What you will do: Using only the records, tally the lines with "watering" in them and state that total by itself.

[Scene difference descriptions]
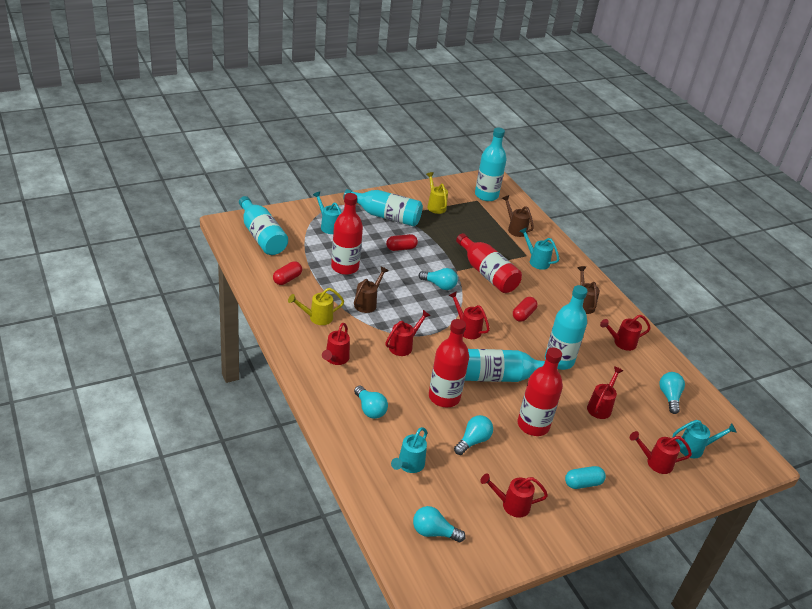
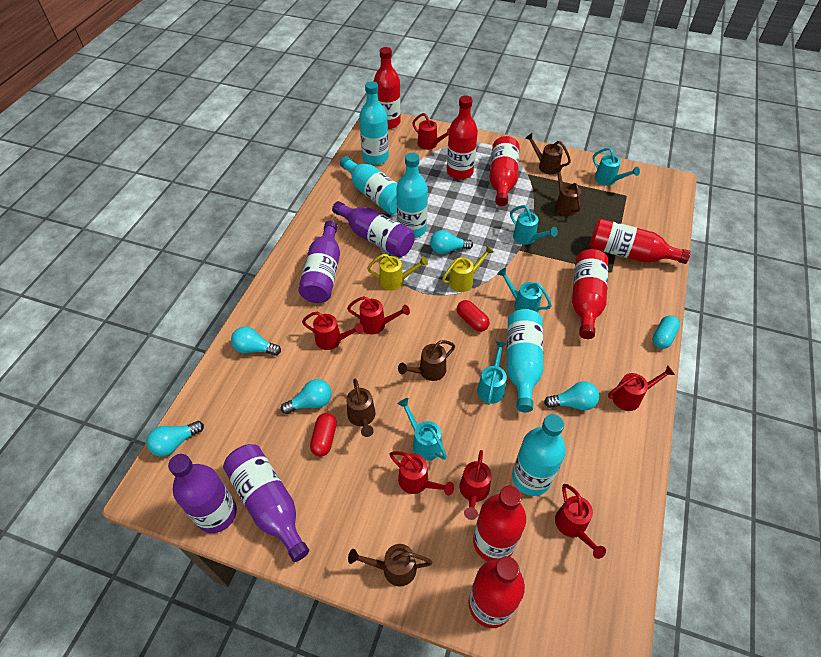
brown watering can: 3 -> 5
purple bottle: 0 -> 4
red bottle: 4 -> 7
red capsule: 3 -> 2
turquoise watering can: 4 -> 5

Finished task: 2